Would you show every line from the records that holds "right"?

**Input data:**

* * * * * * *

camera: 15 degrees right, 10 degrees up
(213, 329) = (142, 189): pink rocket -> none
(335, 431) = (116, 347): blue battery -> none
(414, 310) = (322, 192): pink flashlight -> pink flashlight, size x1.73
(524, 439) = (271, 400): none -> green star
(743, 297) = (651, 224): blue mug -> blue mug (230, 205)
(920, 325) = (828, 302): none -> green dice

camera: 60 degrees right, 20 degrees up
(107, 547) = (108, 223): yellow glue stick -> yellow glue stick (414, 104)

* * * * * * *

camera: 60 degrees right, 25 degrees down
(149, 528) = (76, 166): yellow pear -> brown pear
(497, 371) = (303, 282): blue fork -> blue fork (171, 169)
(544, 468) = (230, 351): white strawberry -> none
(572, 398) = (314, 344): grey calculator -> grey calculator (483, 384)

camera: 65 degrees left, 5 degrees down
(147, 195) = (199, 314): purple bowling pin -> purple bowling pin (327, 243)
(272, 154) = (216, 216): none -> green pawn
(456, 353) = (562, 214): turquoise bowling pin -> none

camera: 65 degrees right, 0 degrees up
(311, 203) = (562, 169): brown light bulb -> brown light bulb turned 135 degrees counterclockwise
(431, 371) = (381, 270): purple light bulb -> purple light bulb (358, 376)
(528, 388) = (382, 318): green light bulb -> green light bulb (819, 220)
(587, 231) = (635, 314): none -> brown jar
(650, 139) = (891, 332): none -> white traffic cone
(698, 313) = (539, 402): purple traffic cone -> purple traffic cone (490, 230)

* * * * * * *

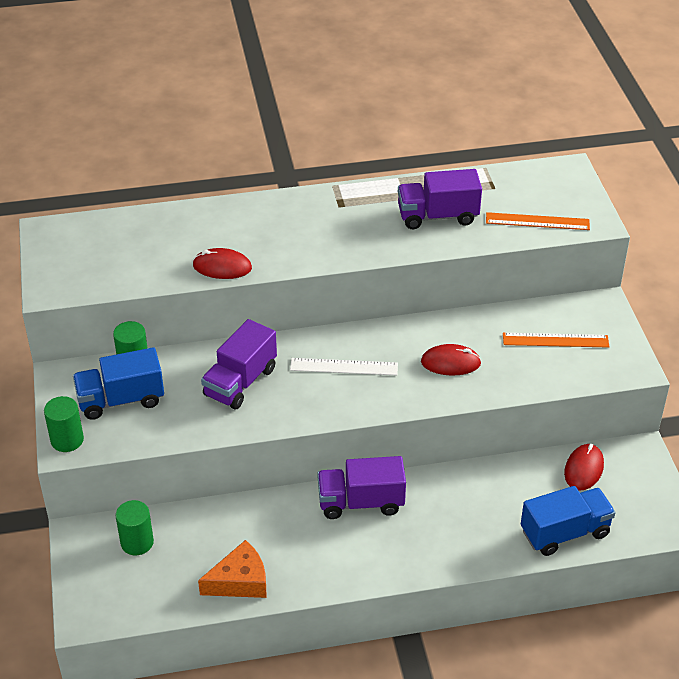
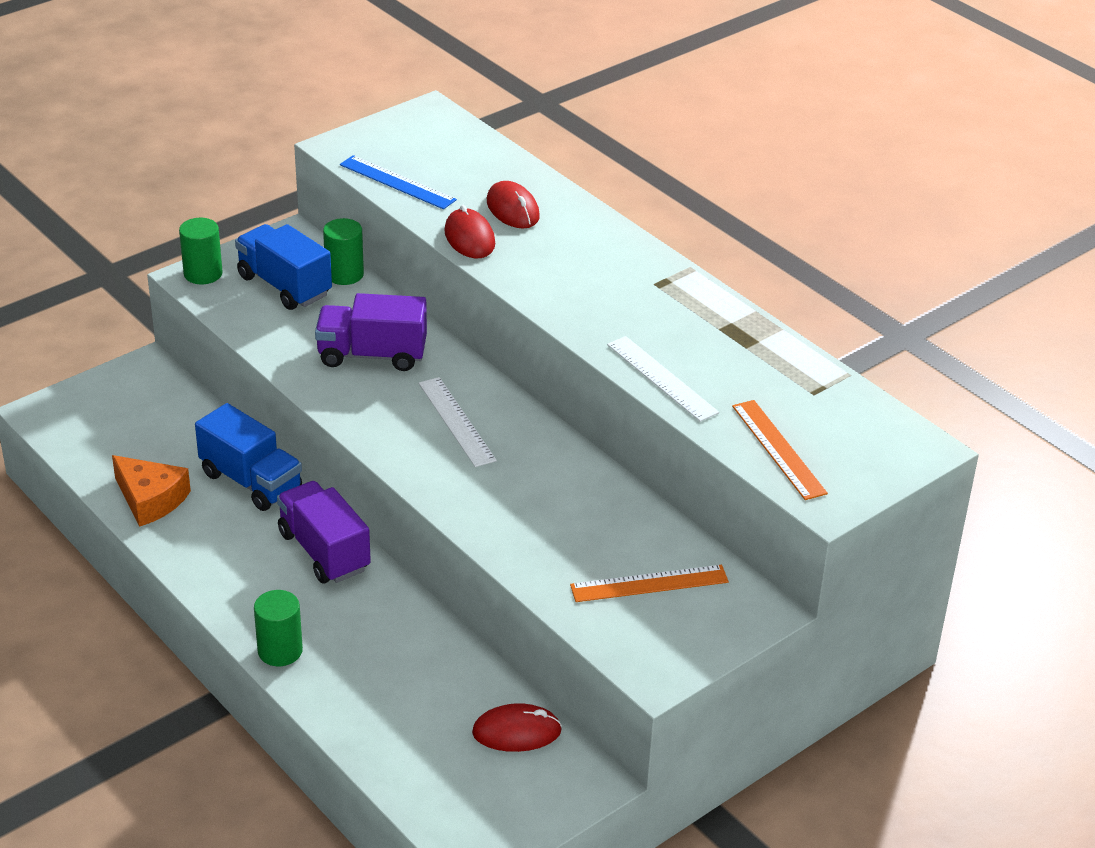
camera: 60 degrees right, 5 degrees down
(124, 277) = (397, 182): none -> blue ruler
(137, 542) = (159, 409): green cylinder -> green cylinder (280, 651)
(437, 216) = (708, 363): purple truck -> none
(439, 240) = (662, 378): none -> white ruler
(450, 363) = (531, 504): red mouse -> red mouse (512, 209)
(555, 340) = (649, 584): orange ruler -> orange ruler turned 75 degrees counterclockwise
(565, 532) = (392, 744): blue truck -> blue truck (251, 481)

* * * * * * *

**Your solution:**
camera: 15 degrees right, 10 degrees up
camera: 60 degrees right, 20 degrees up
camera: 60 degrees right, 25 degrees down
camera: 65 degrees right, 0 degrees up
camera: 60 degrees right, 5 degrees down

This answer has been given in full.